WHAT THE TASK ASKS: Copy the listing exactly, images excluded.
BEGIN
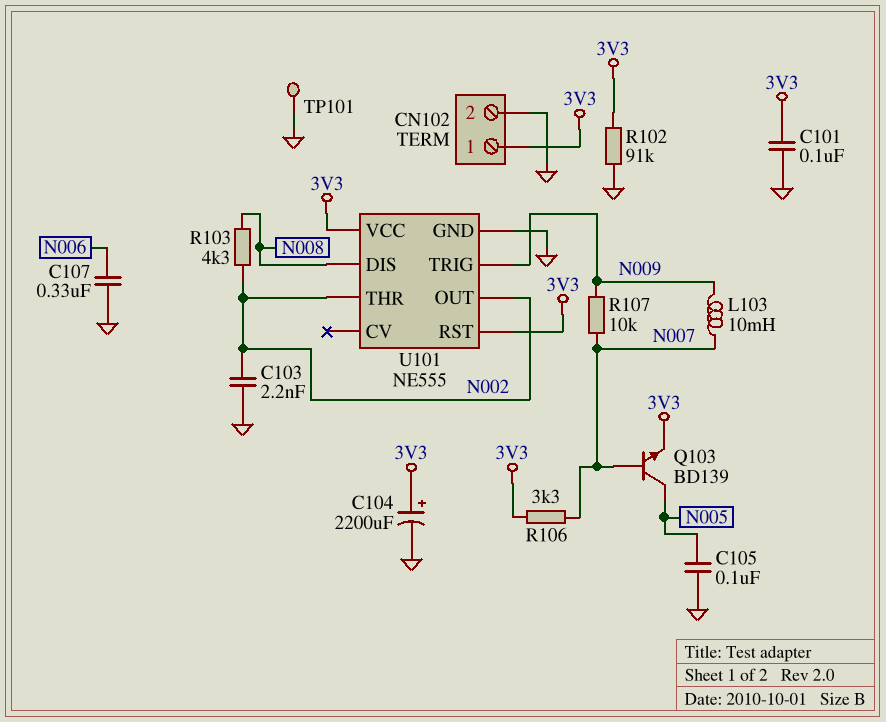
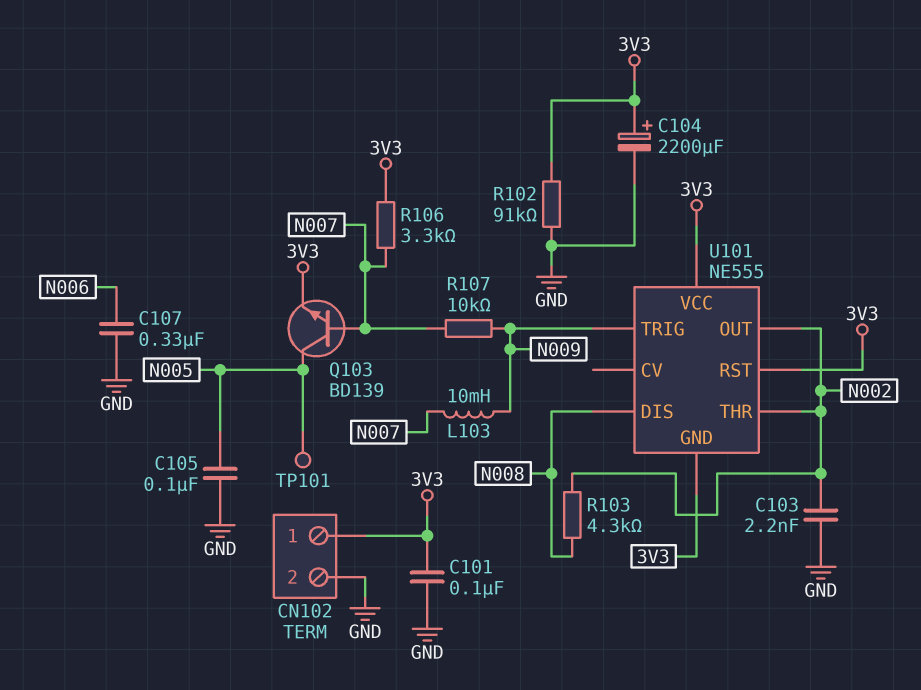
TP101: test point (GND) -> test point (N005)
U101 pin GND: GND -> 3V3

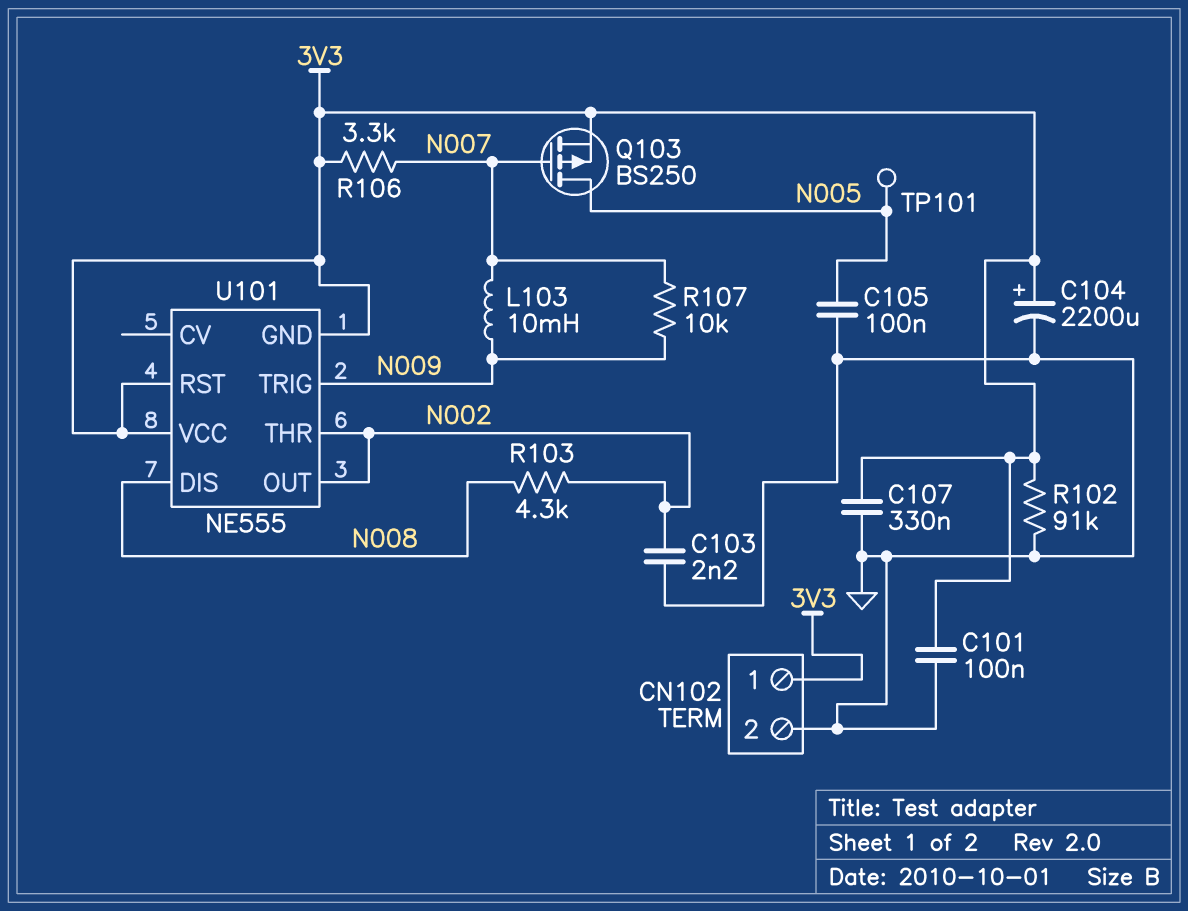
C107: 330nF (GND, N006) -> 330nF (3V3, GND)
Q103: NPN BD139 (B N007, C N005, E 3V3) -> PMOS BS250 (G N007, D N005, S 3V3)

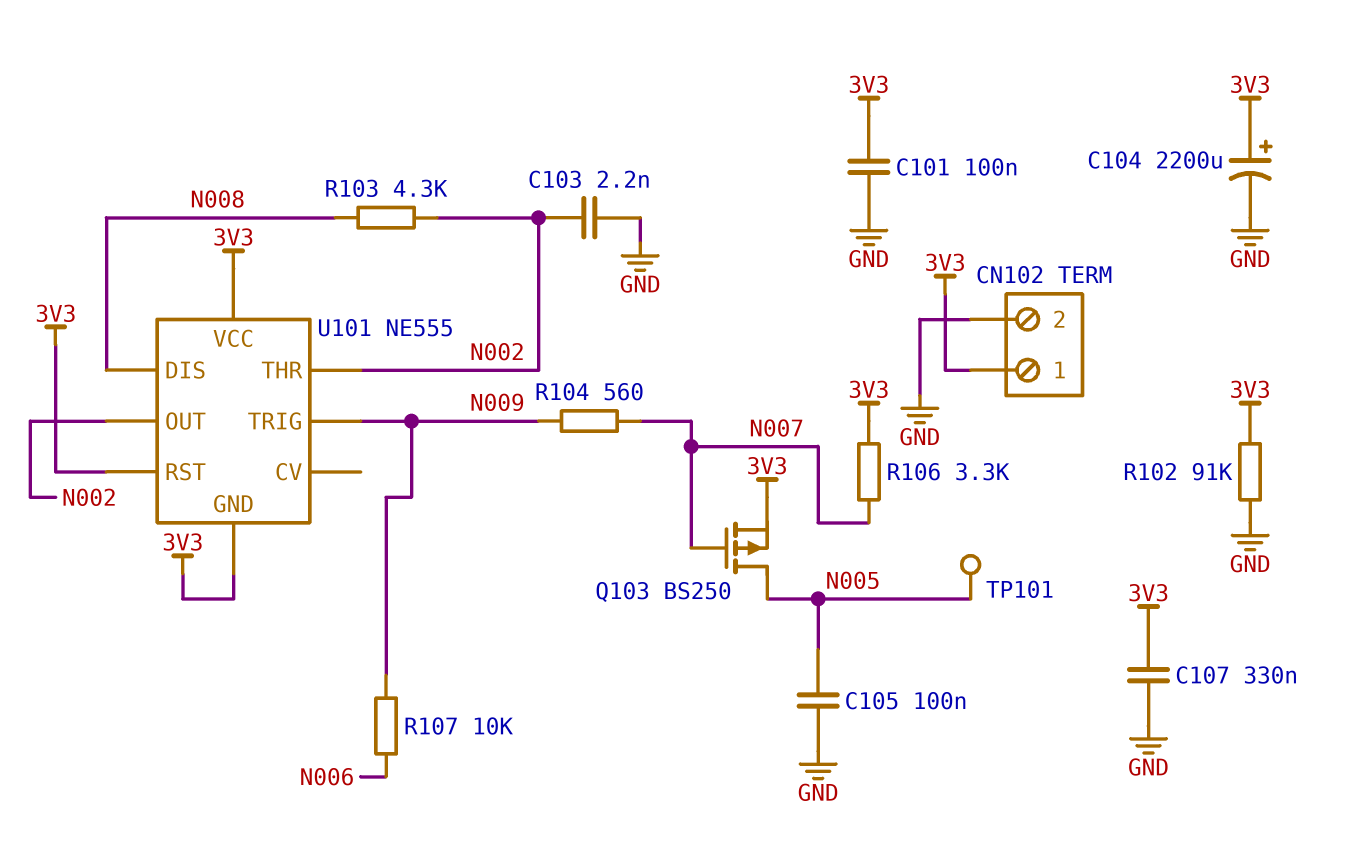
L103: 10mH (N007, N009) -> none
R104: none -> 560 (N007, N009)
R107: 10k (N007, N009) -> 10k (N006, N009)

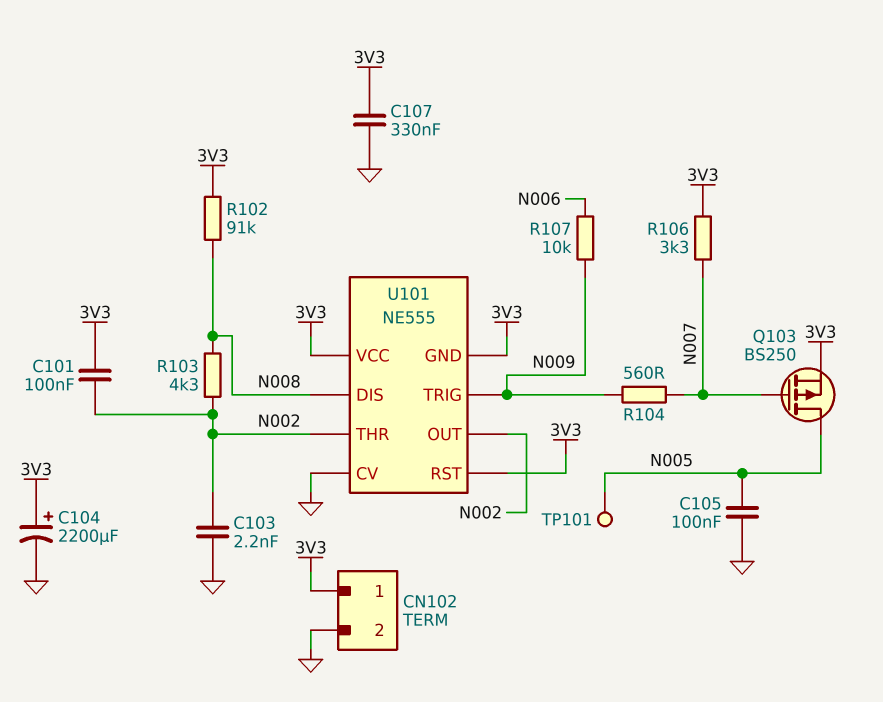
C101: 100nF (3V3, GND) -> 100nF (3V3, N002)
R102: 91k (3V3, GND) -> 91k (3V3, N008)
U101 pin CV: none -> GND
END
SOLUTION TO THIS PROBLEM:
TP101: test point (GND) -> test point (N005)
U101 pin GND: GND -> 3V3

C107: 330nF (GND, N006) -> 330nF (3V3, GND)
Q103: NPN BD139 (B N007, C N005, E 3V3) -> PMOS BS250 (G N007, D N005, S 3V3)

L103: 10mH (N007, N009) -> none
R104: none -> 560 (N007, N009)
R107: 10k (N007, N009) -> 10k (N006, N009)

C101: 100nF (3V3, GND) -> 100nF (3V3, N002)
R102: 91k (3V3, GND) -> 91k (3V3, N008)
U101 pin CV: none -> GND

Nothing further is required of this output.